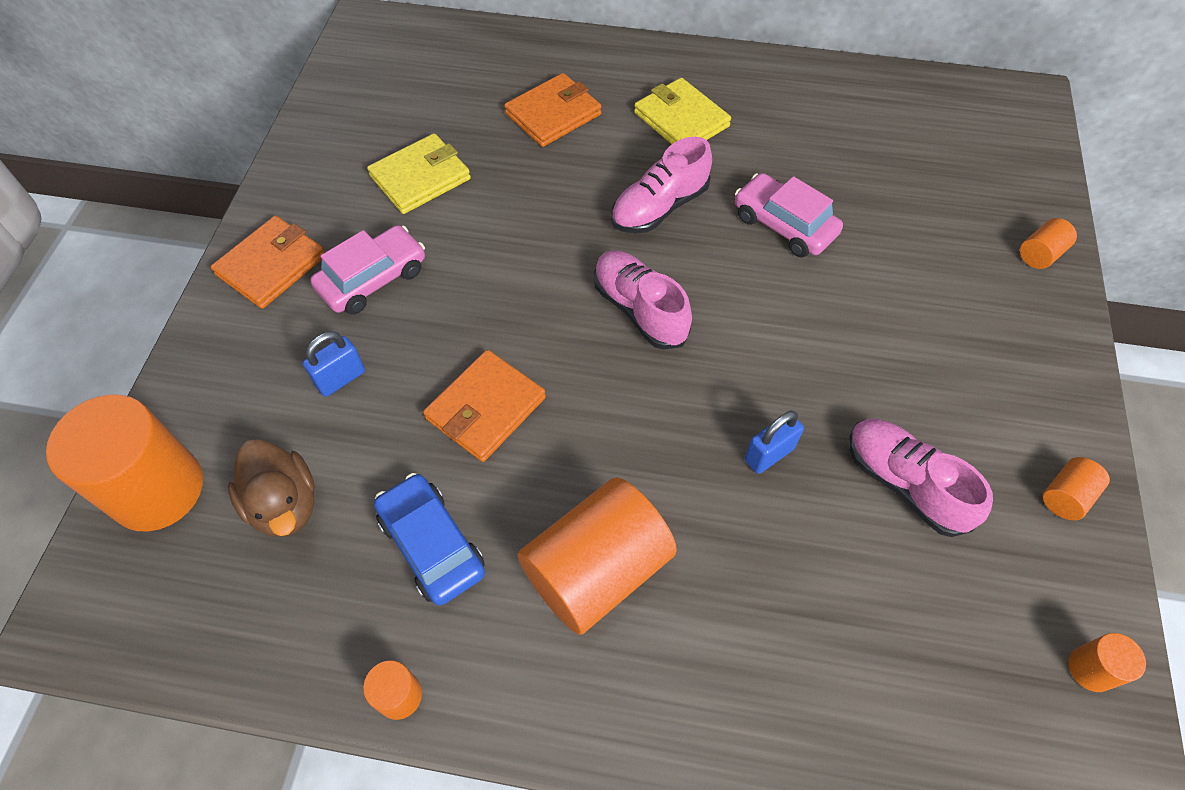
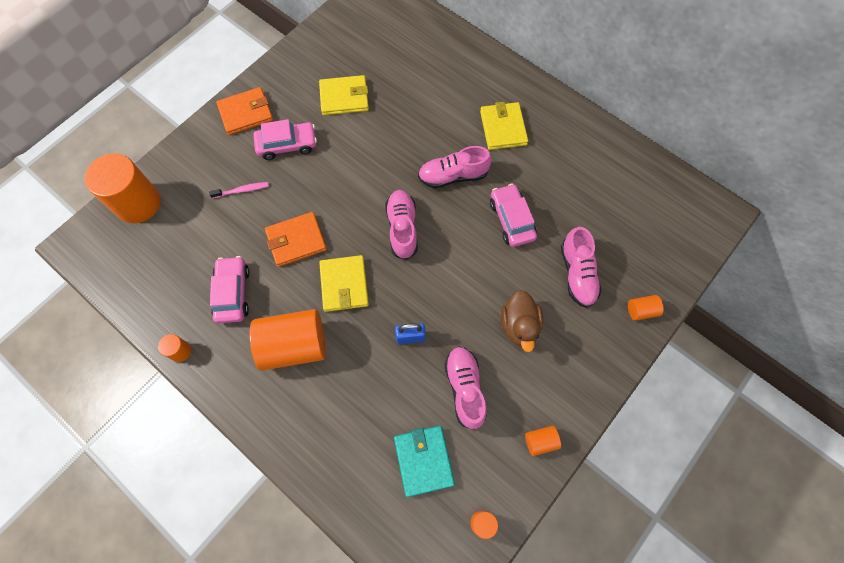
camera: 30 degrees right, 10 degrees up
(284, 504) = (184, 239): brown duck -> brown duck (519, 326)
(341, 378) = (242, 190): blue padlock -> pink toothbrush
(431, 545) = (232, 293): blue car -> pink car
(553, 114) = (436, 91): orange wallet -> none
(610, 433) = (344, 285): none -> yellow wallet
(924, 250) = (577, 274): none -> pink shoe
(933, 627) = (424, 460): none -> turquoise wallet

### YOUR GOAL:
Retype all of the material above exactly; the pictures stay out.

### SOLUTION:
camera: 30 degrees right, 10 degrees up
(284, 504) = (184, 239): brown duck -> brown duck (519, 326)
(341, 378) = (242, 190): blue padlock -> pink toothbrush
(431, 545) = (232, 293): blue car -> pink car
(553, 114) = (436, 91): orange wallet -> none
(610, 433) = (344, 285): none -> yellow wallet
(924, 250) = (577, 274): none -> pink shoe
(933, 627) = (424, 460): none -> turquoise wallet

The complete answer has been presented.